Since pictures are not part of the copy, please output only the lines from the one with "type=swapped; before=barco/rojo; after=huevo/marrón;" through the end of the data below, exactly as written.

*** RECORDED DATA Section Begins ***

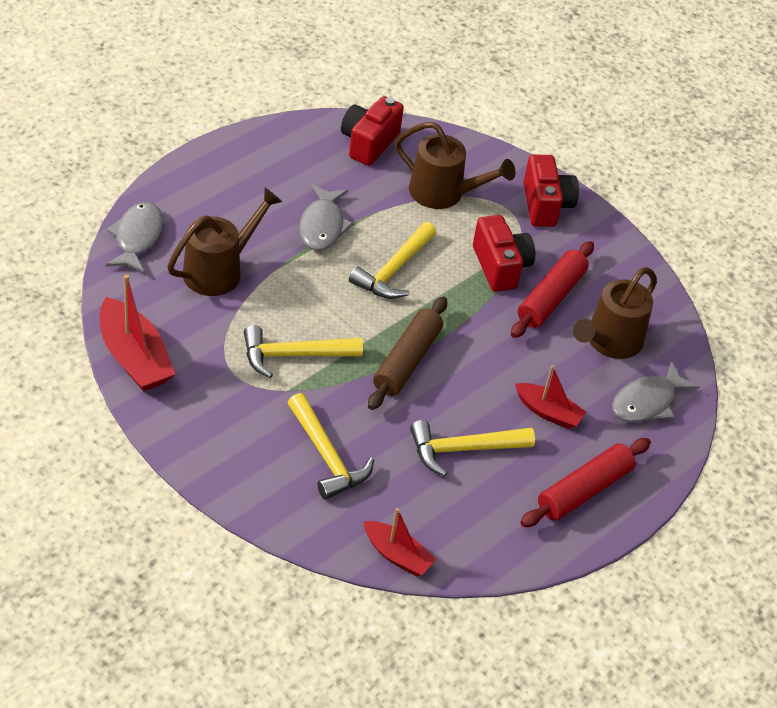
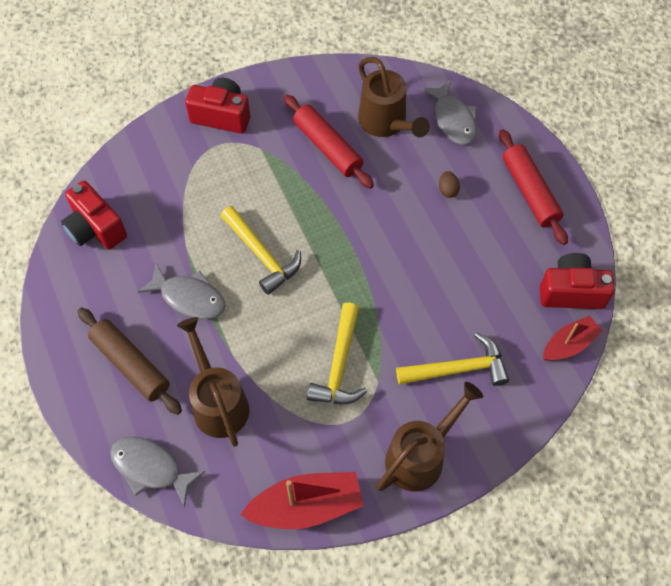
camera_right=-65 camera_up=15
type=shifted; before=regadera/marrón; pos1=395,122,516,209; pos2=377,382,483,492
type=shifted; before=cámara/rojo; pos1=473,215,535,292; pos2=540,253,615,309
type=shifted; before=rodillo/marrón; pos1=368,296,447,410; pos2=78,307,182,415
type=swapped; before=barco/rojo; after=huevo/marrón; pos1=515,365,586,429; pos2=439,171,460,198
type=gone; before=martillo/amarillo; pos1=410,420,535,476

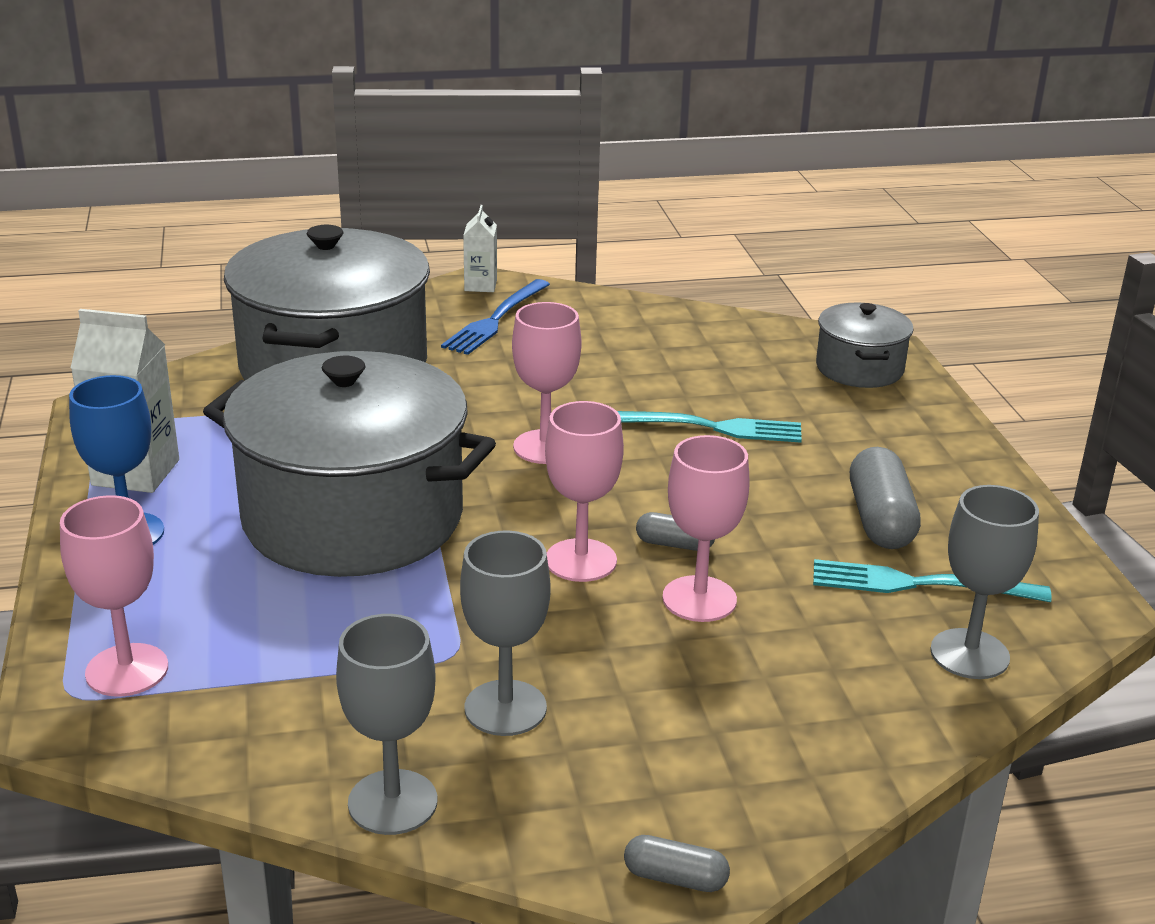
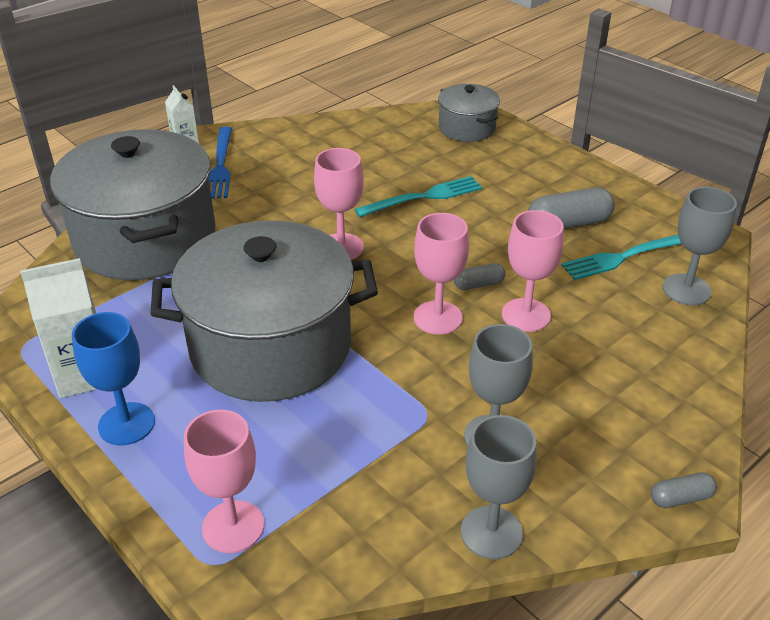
camera_right=-30 camera_up=10
type=rotated; before=cápsula/gris; pos1=850,447,921,549; pos2=528,188,615,229; turn=-75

*** RECORDED DATA Section Ends ***

* **EXERCISE OUTPUT**:
type=swapped; before=barco/rojo; after=huevo/marrón; pos1=515,365,586,429; pos2=439,171,460,198
type=gone; before=martillo/amarillo; pos1=410,420,535,476

camera_right=-30 camera_up=10
type=rotated; before=cápsula/gris; pos1=850,447,921,549; pos2=528,188,615,229; turn=-75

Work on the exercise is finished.